JOB ▸
Pick out the lines below that include the string "purple".

[Source data]
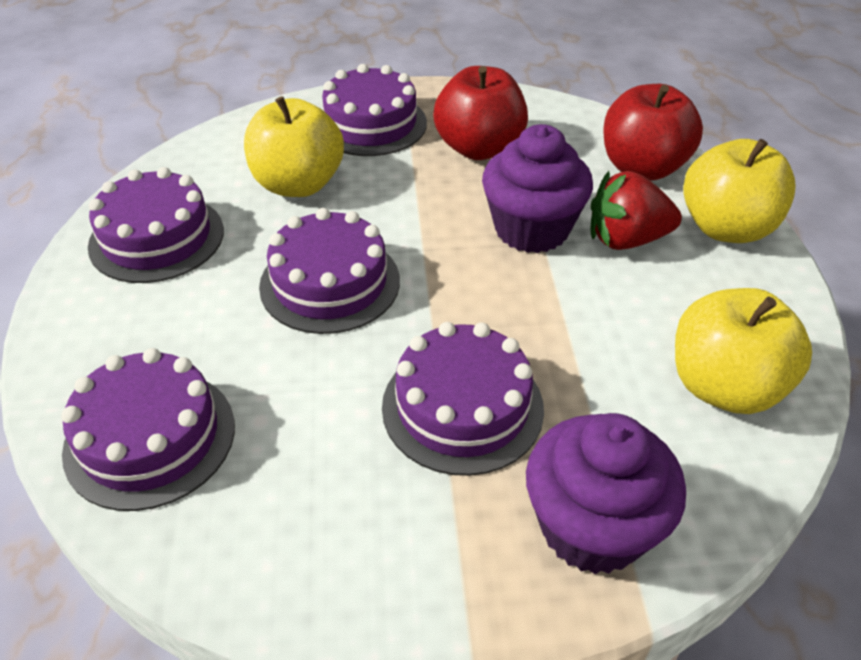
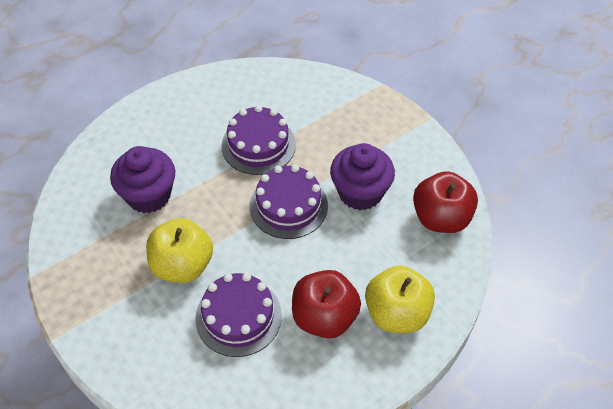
purple cake: 5 -> 3
red strawberry: 1 -> 0
yellow apple: 3 -> 2

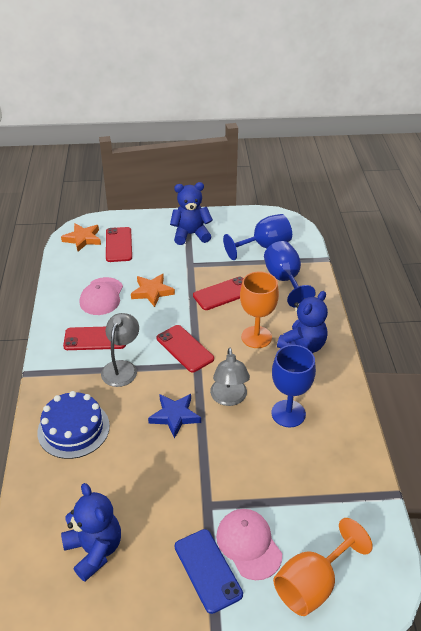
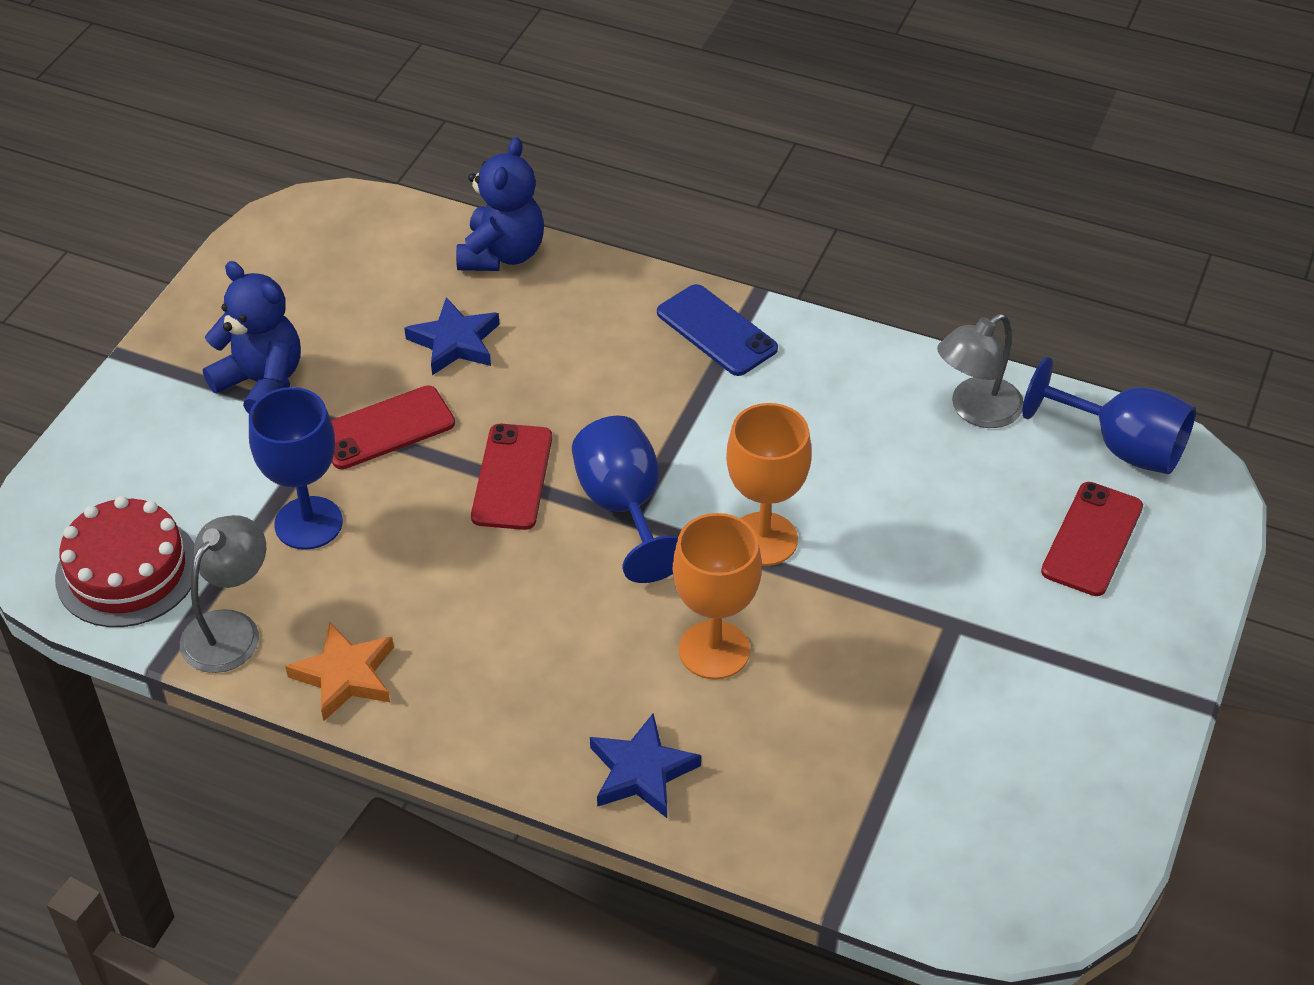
blue cake: 1 -> 0
blue star: 1 -> 2
blue teddy bear: 3 -> 2
orange star: 2 -> 1
pink cap: 2 -> 0
red cake: 0 -> 1
red phone: 4 -> 3

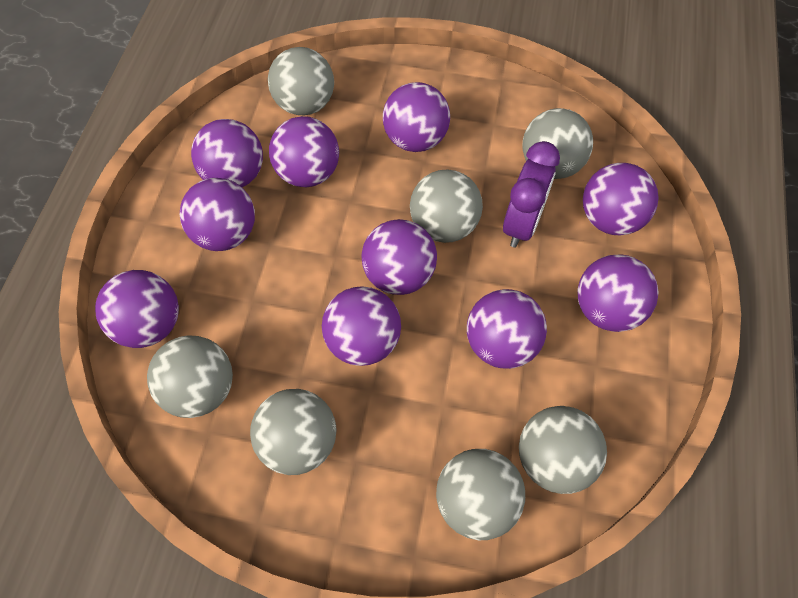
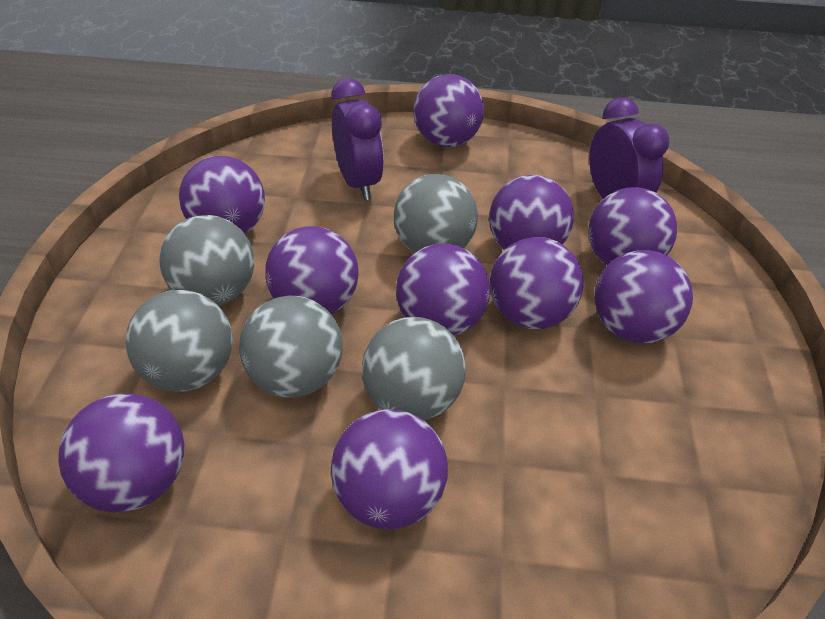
grey ball: 7 -> 5
purple clock: 1 -> 2

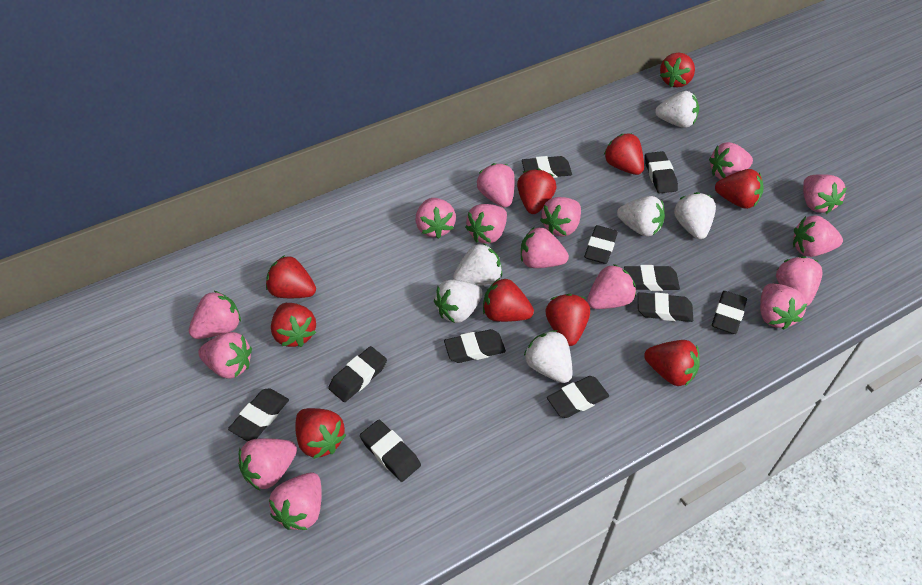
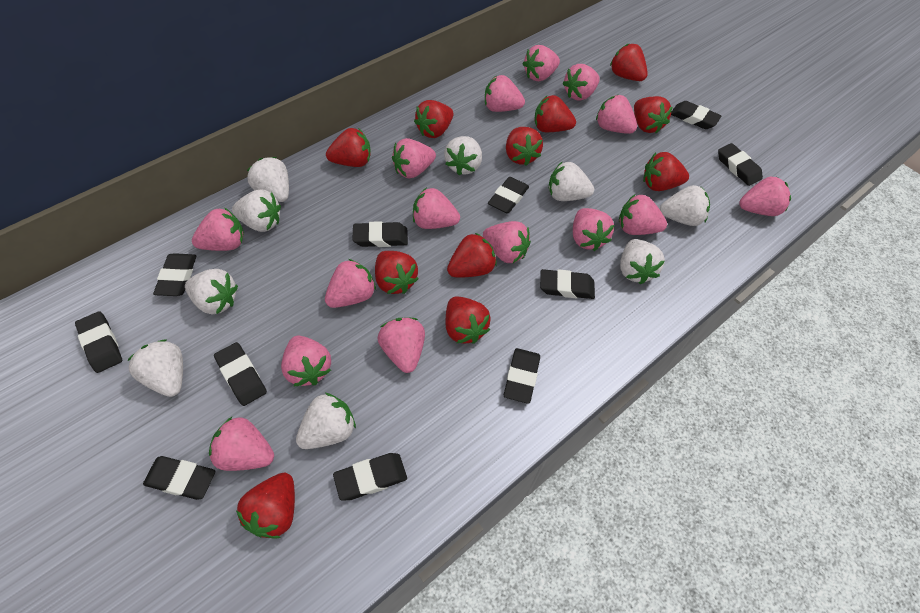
red strawberry: 10 -> 11
white strawberry: 6 -> 9

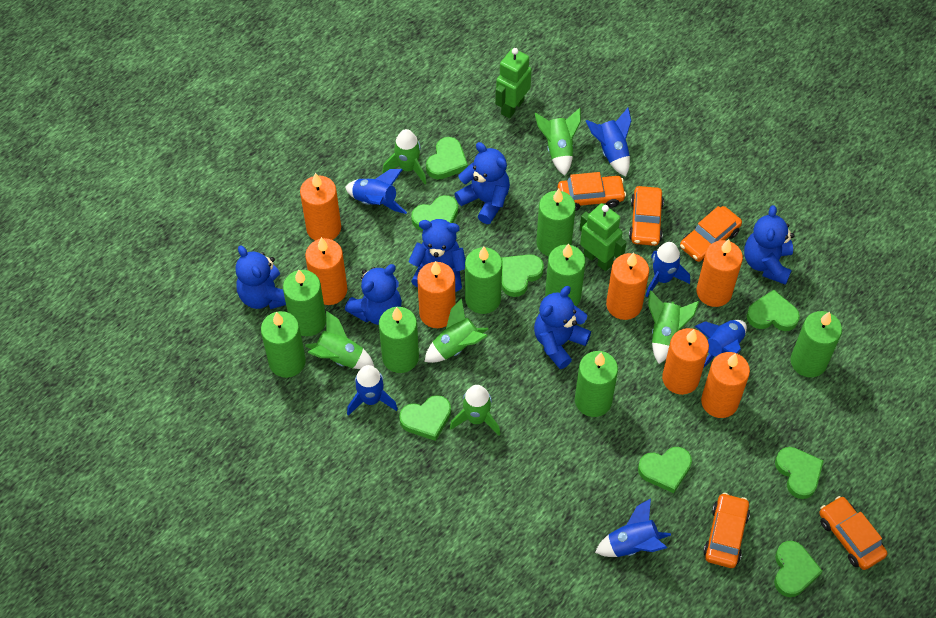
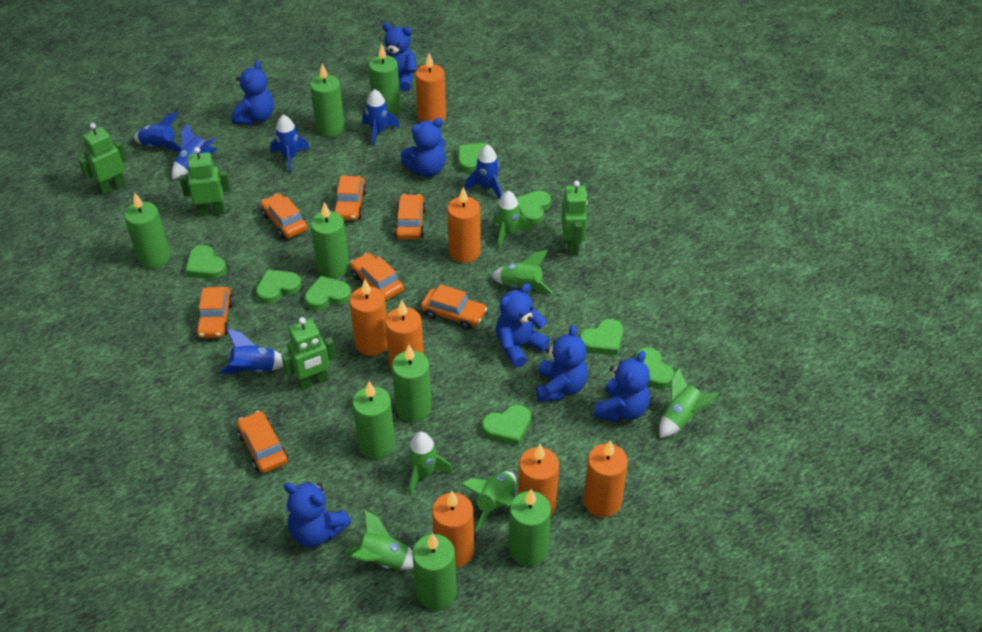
blue teddy bear: 6 -> 7
green robot: 2 -> 4
orange car: 5 -> 7

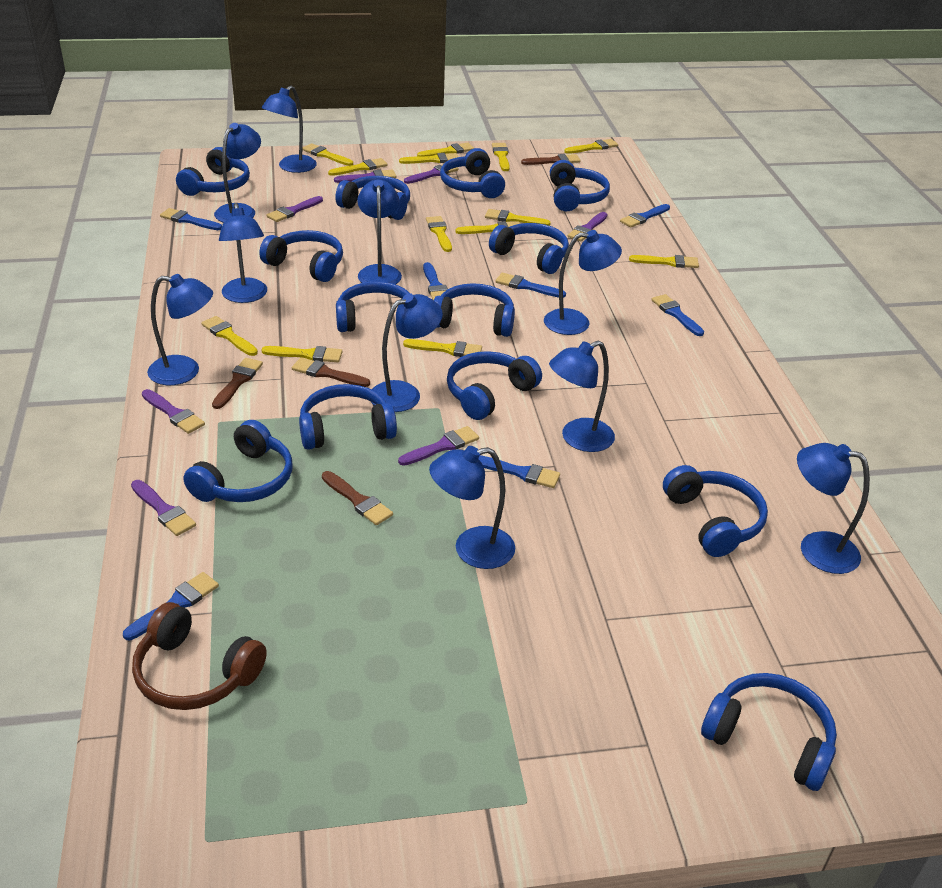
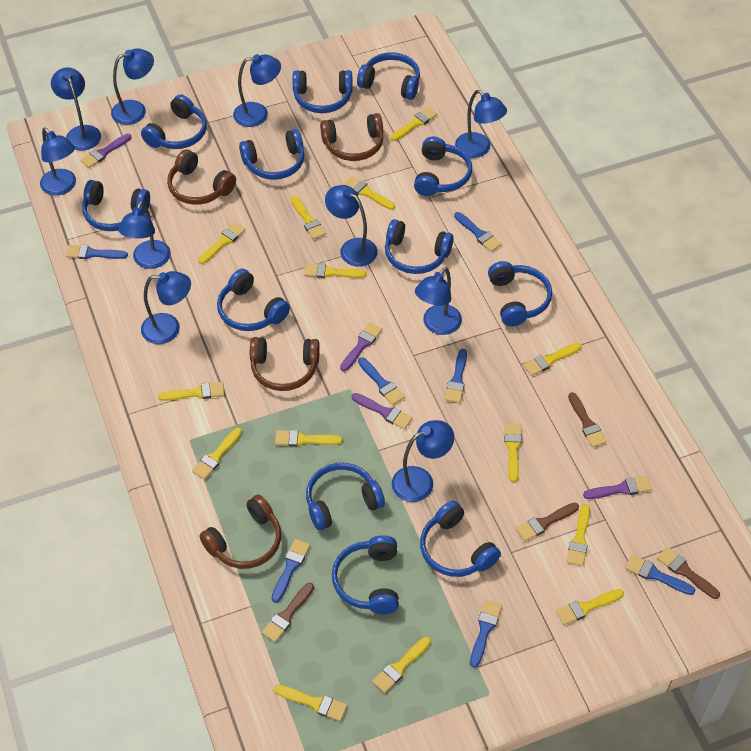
blue headphones: 13 -> 12
brown headphones: 1 -> 4
purple brush: 7 -> 4
yellow brush: 13 -> 14

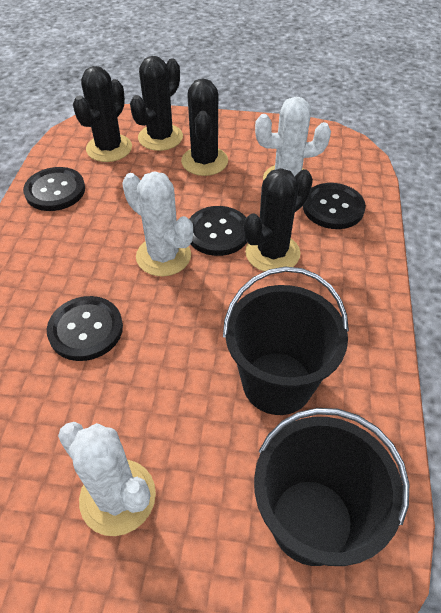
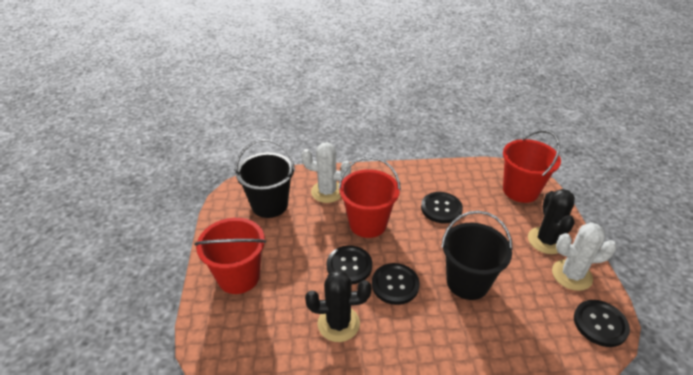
black cactus: 4 -> 2
red bucket: 0 -> 3
white cactus: 3 -> 2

SOLUTION ▸
purple cake: 5 -> 3
purple clock: 1 -> 2
purple brush: 7 -> 4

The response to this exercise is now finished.